Per-object polygon outlines
------------------------------------
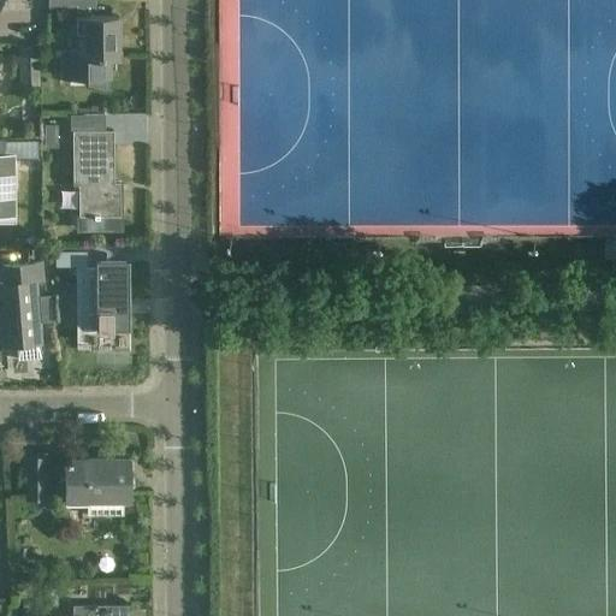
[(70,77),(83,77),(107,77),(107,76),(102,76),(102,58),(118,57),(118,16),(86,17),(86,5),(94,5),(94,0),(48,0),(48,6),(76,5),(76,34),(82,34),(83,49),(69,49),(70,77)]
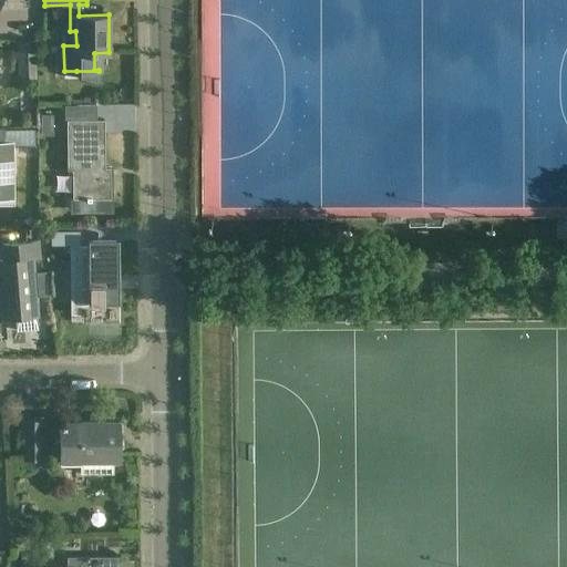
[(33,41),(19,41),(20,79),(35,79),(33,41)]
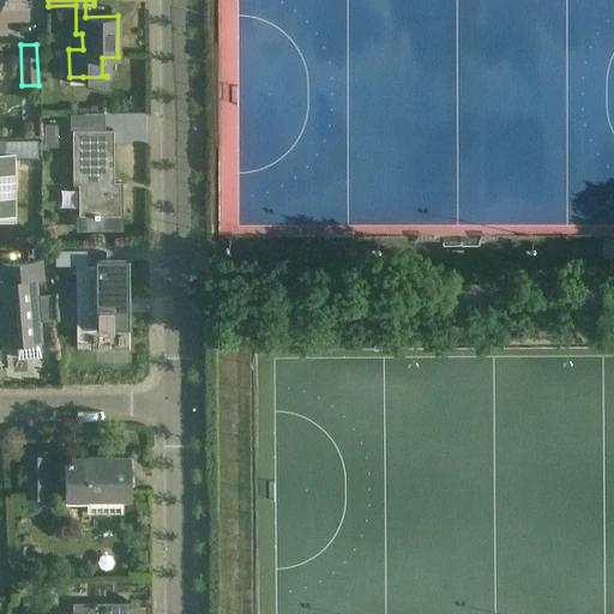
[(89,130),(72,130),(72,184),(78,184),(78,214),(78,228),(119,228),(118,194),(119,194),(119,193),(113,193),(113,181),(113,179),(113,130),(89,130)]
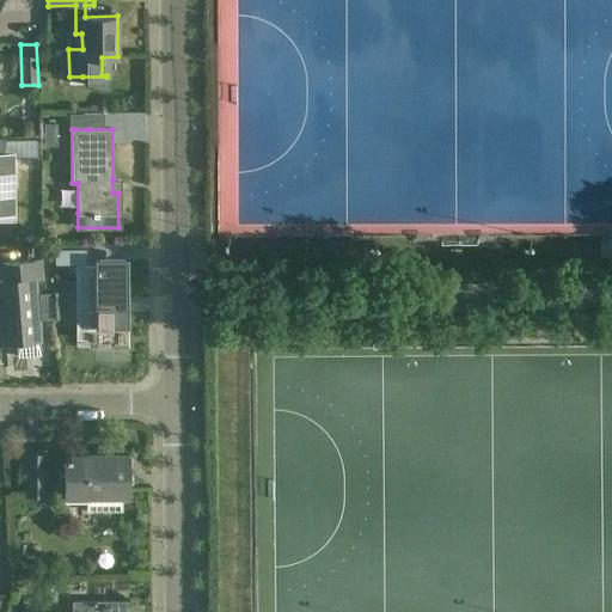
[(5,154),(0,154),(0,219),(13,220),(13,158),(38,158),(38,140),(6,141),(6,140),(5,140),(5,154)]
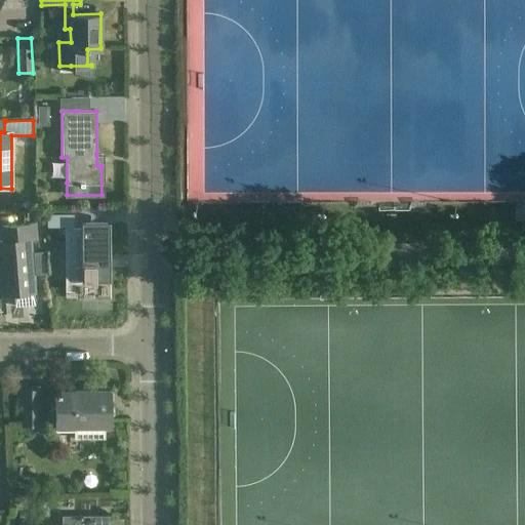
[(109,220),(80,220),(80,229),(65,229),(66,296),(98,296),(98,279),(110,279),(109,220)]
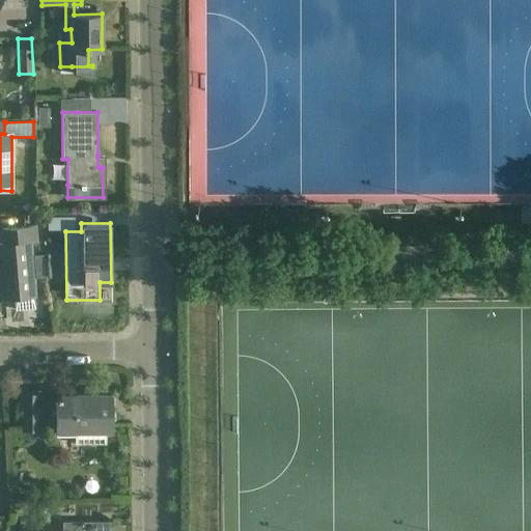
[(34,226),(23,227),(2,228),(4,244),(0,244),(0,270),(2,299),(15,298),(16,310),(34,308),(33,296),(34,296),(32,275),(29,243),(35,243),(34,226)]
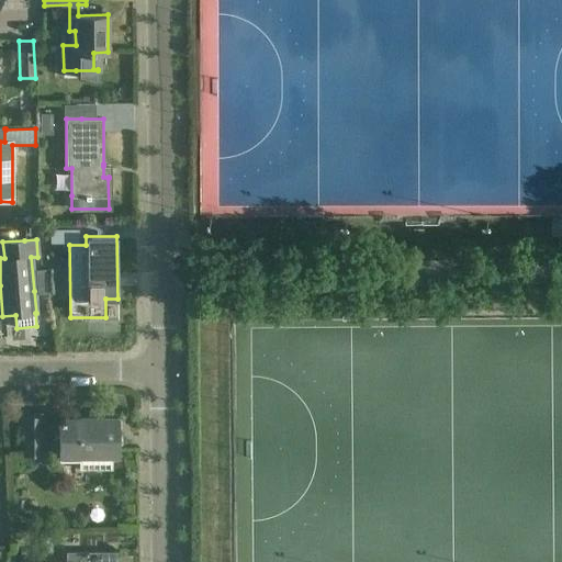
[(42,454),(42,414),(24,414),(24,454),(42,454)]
------------------------------------
Could you retype all the entries exactly, skipping the pictures?

### [Expected output]
[(70,77),(83,77),(107,77),(107,76),(102,76),(102,58),(118,57),(118,16),(86,17),(86,5),(94,5),(94,0),(48,0),(48,6),(76,5),(76,34),(82,34),(83,49),(69,49),(70,77)]
[(33,41),(19,41),(20,79),(35,79),(33,41)]
[(89,130),(72,130),(72,184),(78,184),(78,214),(78,228),(119,228),(118,194),(119,194),(119,193),(113,193),(113,181),(113,179),(113,130),(89,130)]
[(5,154),(0,154),(0,219),(13,220),(13,158),(38,158),(38,140),(6,141),(6,140),(5,140),(5,154)]
[(109,220),(80,220),(80,229),(65,229),(66,296),(98,296),(98,279),(110,279),(109,220)]
[(34,226),(23,227),(2,228),(4,244),(0,244),(0,270),(2,299),(15,298),(16,310),(34,308),(33,296),(34,296),(32,275),(29,243),(35,243),(34,226)]
[(42,454),(42,414),(24,414),(24,454),(42,454)]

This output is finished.